(Collected data entries)
________________________
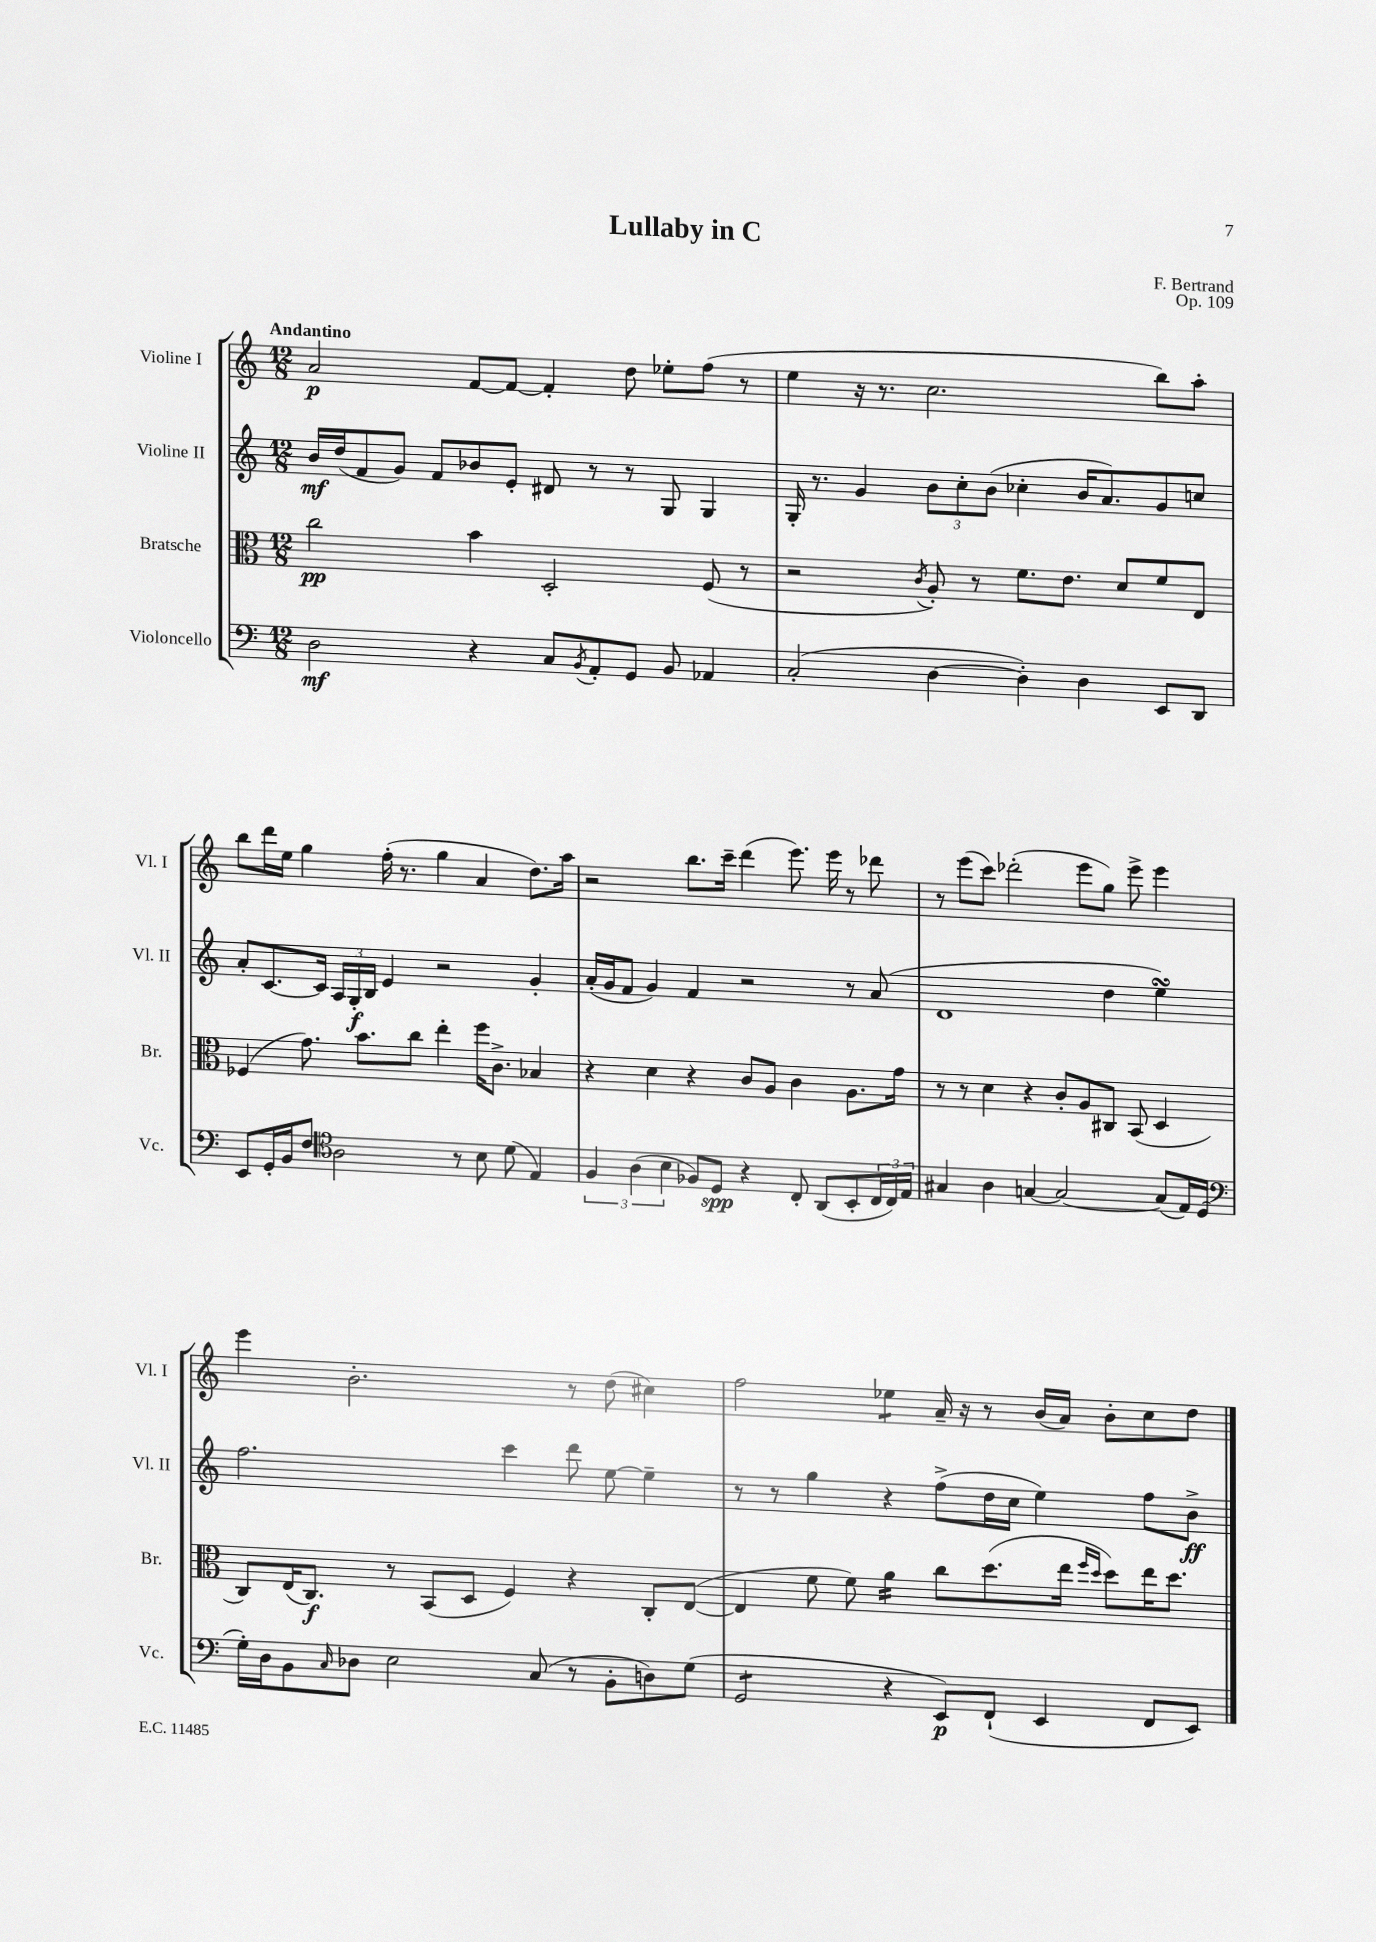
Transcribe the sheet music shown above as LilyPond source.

\header { title = "Lullaby in C" composer = "F. Bertrand" opus = "Op. 109" }
<<
\new StaffGroup <<
\new Staff = "s0" \with { instrumentName = "Violine I" shortInstrumentName = "Vl. I" } {
    \clef treble \key c \major \numericTimeSignature \time 12/8 \tempo "Andantino"
    a'2\p f'8~ f'8~ f'4-. d''8 ees''8-. f''8( r8 |
    e''4 r16 r8. c''2. b''8) a''8-. |
    b''8 d'''16 e''16 g''4 f''16-.( r8. g''4 a'4 d''8.) a''16 |
    r2 b''8. c'''16-- d'''4( e'''8.) e'''16 r8 des'''8 |
    r8 e'''8( c'''8) des'''2-.( e'''8 g''8) e'''8-> e'''4 |
    e'''4 b'2.-. r8 d''8( cis''4) |
    f''2 ees''4:8 a'16-- r16 r8 b'16( a'16) b'8-. c''8 d''8 \bar "|." |
}
\new Staff = "s1" \with { instrumentName = "Violine II" shortInstrumentName = "Vl. II" } {
    \clef treble \key c \major \numericTimeSignature \time 12/8
    b'16\mf d''16( f'8 g'8) f'8 bes'8 e'8-. dis'8 r8 r8 g8 g4 |
    g16-. r8. g'4 \tuplet 3/2 { b'8 c''8-. b'8( } ces''4-. b'16 a'8.) g'8 c''8 |
    a'8-. c'8.~ c'16 \tuplet 3/2 { a16 g16-.\f b16 } e'4 r2 g'4-. |
    a'16-.( g'16 f'8 g'4) f'4 r2 r8 a'8( |
    d'1 d''4 e''4\turn) |
    f''2. c'''4 d'''8 e''8~ e''4-- |
    r8 r8 g''4 r4 f''8->( d''16 c''16 e''4) f''8 b'8->\ff \bar "|." |
}
\new Staff = "s2" \with { instrumentName = "Bratsche" shortInstrumentName = "Br." } {
    \clef alto \key c \major \numericTimeSignature \time 12/8
    c''2\pp b'4 d2-. f8( r8 |
    r2 \acciaccatura { c'8 } a8-.) r8 f'8. e'8. d'8 f'8 e8 |
    fes4( g'8.) b'8. c''8 e''4-. f''16 c'8.-> bes4 |
    r4 d'4 r4 c'8 a8 c'4 a8. g'16 |
    r8 r8 d'4 r4 c'8-. a8 cis8 b,8( d4 |
    c8) e16( c8.\f) r8 b,8( d8 f4) r4 c8-. e8~( |
    e4 f'8 f'8) a'4:16 c''8 d''8.( e''16 \grace { f''16 d''16 } d''8) e''16 d''8. \bar "|." |
}
\new Staff = "s3" \with { instrumentName = "Violoncello" shortInstrumentName = "Vc." } {
    \clef bass \key c \major \numericTimeSignature \time 12/8
    d2\mf r4 c8 \acciaccatura { b,8 } a,8-. g,8 b,8 aes,4 |
    c2-.( d4~ d4-.) d4 e,8 d,8 |
    e,8 g,16-. b,16 f8 \clef tenor a2 r8 b8 d'8( e4) |
    \tuplet 3/2 { f4 a4( b4 } fes8) d8\spp r4 c8-. a,8( b,8-. \tuplet 3/2 { c16 c16) e16 } |
    gis4 a4 g4~ g2~ g8( e16) d16( |
    \clef bass g16-.) d16 b,8 \grace { c16 } des8 e2 c8( r8 b,8-. d8) g8( |
    g,2:8 r4 e,8\p) f,8-!( e,4 f,8 e,8) \bar "|." |
}
>>
>>
\layout { \context { \Score \remove "Bar_number_engraver" } }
________________________
» **What is needed**
Return each line that includes the string "clef".

» **Task answer**
    \clef treble \key c \major \numericTimeSignature \time 12/8 \tempo "Andantino"
    \clef treble \key c \major \numericTimeSignature \time 12/8
    \clef alto \key c \major \numericTimeSignature \time 12/8
    \clef bass \key c \major \numericTimeSignature \time 12/8
    e,8 g,16-. b,16 f8 \clef tenor a2 r8 b8 d'8( e4) |
    \clef bass g16-.) d16 b,8 \grace { c16 } des8 e2 c8( r8 b,8-. d8) g8( |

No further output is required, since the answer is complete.